> **WHAT TO WORK ON**
Return the following from the records below: each line, word for word, starting with the line that contains "(648, 376) = (560, 470): yellow" and going on through the line that contains "(297, 574) = (800, 401): yellow", with nothing outside that range.

[Stored items]
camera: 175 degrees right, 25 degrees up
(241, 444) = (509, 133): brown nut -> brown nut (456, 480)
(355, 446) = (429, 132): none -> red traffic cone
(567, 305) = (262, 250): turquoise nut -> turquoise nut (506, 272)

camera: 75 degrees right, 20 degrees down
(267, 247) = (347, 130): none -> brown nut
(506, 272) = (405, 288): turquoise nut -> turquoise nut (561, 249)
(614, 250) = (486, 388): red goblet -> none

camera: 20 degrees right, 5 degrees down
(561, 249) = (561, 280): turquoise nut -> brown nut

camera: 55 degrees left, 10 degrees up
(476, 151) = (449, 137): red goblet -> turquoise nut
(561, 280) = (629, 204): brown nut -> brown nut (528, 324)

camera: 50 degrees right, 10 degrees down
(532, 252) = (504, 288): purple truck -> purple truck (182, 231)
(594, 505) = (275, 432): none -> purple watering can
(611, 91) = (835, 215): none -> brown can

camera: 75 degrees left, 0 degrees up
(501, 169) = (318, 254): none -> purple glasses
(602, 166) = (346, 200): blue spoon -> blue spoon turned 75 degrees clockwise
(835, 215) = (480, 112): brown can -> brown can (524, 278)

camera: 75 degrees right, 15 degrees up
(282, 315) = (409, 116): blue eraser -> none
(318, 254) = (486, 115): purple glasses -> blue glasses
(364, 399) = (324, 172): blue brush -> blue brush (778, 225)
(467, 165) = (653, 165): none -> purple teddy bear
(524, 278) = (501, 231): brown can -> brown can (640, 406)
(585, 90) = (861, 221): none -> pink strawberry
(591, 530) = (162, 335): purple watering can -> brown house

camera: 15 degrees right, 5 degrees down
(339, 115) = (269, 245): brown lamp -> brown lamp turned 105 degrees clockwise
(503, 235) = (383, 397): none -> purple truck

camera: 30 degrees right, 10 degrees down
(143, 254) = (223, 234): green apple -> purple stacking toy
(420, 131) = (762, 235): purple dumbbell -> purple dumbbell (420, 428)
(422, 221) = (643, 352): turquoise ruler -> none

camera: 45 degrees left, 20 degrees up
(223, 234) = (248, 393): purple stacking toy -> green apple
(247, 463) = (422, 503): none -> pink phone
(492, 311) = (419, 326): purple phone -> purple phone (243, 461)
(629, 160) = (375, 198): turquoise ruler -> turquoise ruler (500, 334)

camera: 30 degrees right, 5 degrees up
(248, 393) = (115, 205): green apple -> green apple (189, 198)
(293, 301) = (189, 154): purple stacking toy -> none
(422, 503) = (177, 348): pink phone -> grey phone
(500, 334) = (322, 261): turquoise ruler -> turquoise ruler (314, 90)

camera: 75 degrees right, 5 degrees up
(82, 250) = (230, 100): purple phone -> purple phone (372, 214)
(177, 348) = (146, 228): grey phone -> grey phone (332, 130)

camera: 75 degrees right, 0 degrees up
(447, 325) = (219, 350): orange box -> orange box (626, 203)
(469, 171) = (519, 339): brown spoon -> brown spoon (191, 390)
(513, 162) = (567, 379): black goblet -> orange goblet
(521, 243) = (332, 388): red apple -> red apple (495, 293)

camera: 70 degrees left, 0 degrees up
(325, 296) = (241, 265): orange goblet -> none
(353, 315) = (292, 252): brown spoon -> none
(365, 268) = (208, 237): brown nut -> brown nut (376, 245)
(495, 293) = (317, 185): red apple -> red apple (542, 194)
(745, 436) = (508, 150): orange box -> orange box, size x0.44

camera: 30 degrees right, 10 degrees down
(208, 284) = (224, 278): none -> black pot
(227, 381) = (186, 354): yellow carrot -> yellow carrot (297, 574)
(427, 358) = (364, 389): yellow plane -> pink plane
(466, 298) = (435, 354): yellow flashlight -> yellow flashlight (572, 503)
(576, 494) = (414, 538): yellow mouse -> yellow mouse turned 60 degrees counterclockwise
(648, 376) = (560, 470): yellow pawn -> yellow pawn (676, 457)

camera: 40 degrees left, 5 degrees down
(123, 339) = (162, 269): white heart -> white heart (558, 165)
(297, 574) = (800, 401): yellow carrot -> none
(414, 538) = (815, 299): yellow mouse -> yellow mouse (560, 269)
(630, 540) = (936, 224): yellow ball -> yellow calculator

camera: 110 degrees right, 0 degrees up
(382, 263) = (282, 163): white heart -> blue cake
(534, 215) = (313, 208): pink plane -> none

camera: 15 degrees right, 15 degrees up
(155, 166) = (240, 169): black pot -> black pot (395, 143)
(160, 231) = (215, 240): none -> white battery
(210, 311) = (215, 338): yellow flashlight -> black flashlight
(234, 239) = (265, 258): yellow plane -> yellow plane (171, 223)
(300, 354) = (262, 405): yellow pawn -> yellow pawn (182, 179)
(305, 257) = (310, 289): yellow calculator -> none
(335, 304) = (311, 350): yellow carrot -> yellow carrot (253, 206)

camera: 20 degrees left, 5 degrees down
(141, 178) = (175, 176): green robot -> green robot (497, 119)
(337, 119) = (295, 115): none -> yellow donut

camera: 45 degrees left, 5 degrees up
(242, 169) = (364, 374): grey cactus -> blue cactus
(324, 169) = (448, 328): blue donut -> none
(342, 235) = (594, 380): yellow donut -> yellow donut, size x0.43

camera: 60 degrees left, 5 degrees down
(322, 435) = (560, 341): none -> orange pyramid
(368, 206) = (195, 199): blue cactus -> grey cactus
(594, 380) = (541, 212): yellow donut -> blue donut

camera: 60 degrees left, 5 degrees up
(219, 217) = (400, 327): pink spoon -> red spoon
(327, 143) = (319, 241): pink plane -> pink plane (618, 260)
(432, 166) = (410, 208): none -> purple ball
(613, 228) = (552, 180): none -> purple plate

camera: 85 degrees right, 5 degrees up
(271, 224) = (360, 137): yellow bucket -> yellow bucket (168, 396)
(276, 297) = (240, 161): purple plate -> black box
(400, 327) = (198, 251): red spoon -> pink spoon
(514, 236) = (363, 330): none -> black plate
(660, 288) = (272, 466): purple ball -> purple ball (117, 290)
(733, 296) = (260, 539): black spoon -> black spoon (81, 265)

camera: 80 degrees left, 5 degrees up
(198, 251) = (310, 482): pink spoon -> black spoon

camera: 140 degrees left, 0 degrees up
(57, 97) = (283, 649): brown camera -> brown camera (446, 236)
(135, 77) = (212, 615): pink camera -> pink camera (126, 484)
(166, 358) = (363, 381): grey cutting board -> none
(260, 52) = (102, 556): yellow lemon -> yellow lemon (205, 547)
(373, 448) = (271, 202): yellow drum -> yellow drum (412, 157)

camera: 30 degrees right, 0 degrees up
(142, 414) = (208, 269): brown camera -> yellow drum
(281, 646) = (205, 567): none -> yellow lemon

> **REPLY TO THE TASK**
(648, 376) = (560, 470): yellow pawn -> yellow pawn (676, 457)

camera: 40 degrees left, 5 degrees down
(123, 339) = (162, 269): white heart -> white heart (558, 165)
(297, 574) = (800, 401): yellow carrot -> none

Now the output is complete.